MATERIAL TO PROCESS: Begin
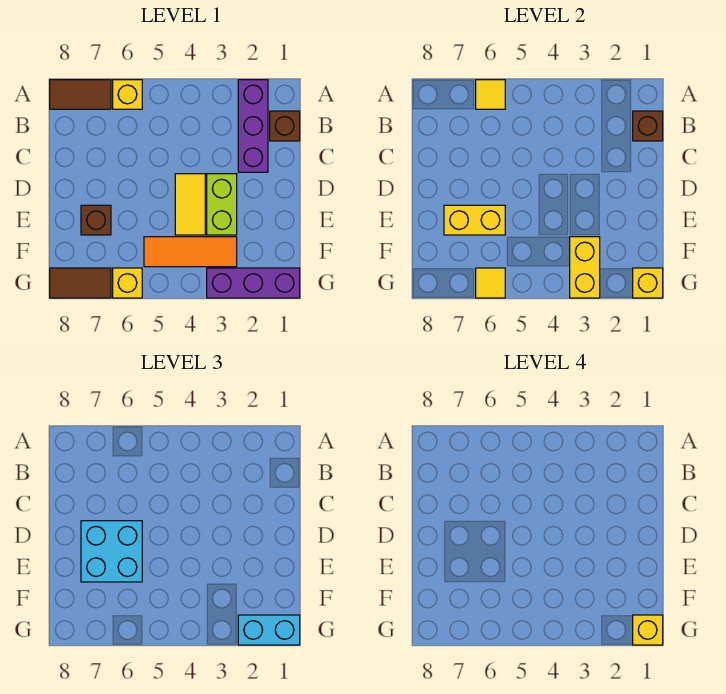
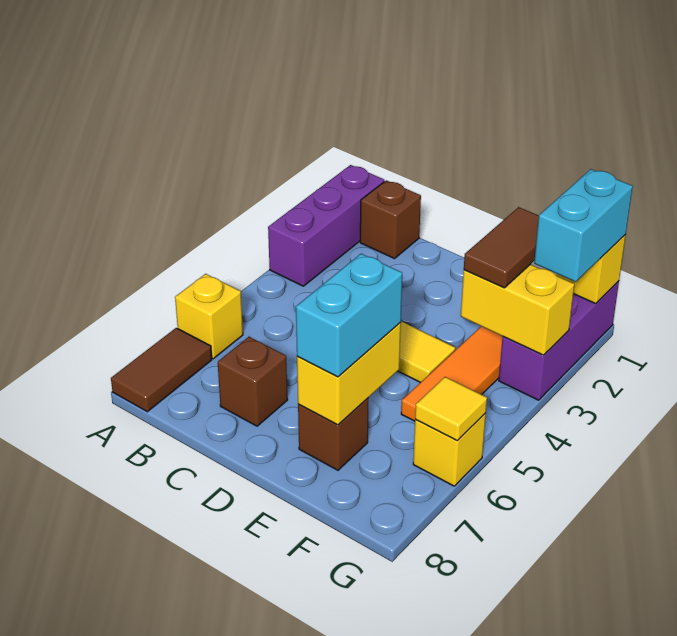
purple brick A2:C2 level 1 -> purple brick A1:A3 level 1
yellow tile A6 level 2 -> none
brown brick B1 level 2 -> brown brick C7 level 1
lime brick D3:E3 level 1 -> none
cyan brick D6:E7 level 3 -> cyan brick E6:E7 level 3
yellow brick G1 level 4 -> none
brown tile G7:G8 level 1 -> brown tile F2:F3 level 3

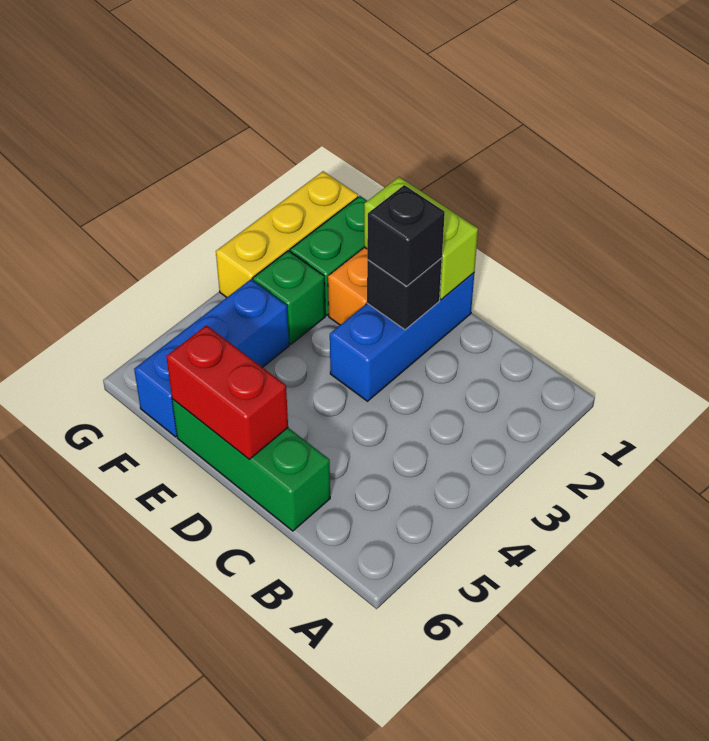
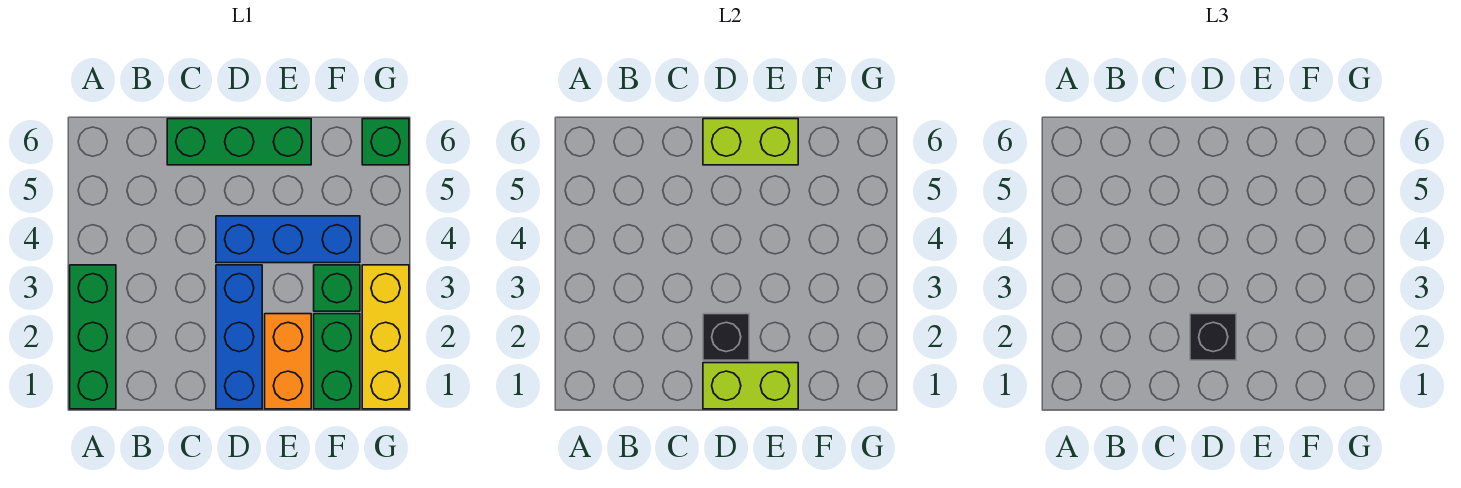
none -> green brick A1:A3 level 1
red brick D6:E6 level 2 -> lime brick D6:E6 level 2
blue brick F4:F6 level 1 -> blue brick D4:F4 level 1
none -> green brick G6 level 1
MATERIAL TO PROCESS: End
- _TASK DIRECTIONS_: Retype the whole listing exactly and leave the pictures out.

- _SOLUTION TO THE PROBLEM_:
purple brick A2:C2 level 1 -> purple brick A1:A3 level 1
yellow tile A6 level 2 -> none
brown brick B1 level 2 -> brown brick C7 level 1
lime brick D3:E3 level 1 -> none
cyan brick D6:E7 level 3 -> cyan brick E6:E7 level 3
yellow brick G1 level 4 -> none
brown tile G7:G8 level 1 -> brown tile F2:F3 level 3

none -> green brick A1:A3 level 1
red brick D6:E6 level 2 -> lime brick D6:E6 level 2
blue brick F4:F6 level 1 -> blue brick D4:F4 level 1
none -> green brick G6 level 1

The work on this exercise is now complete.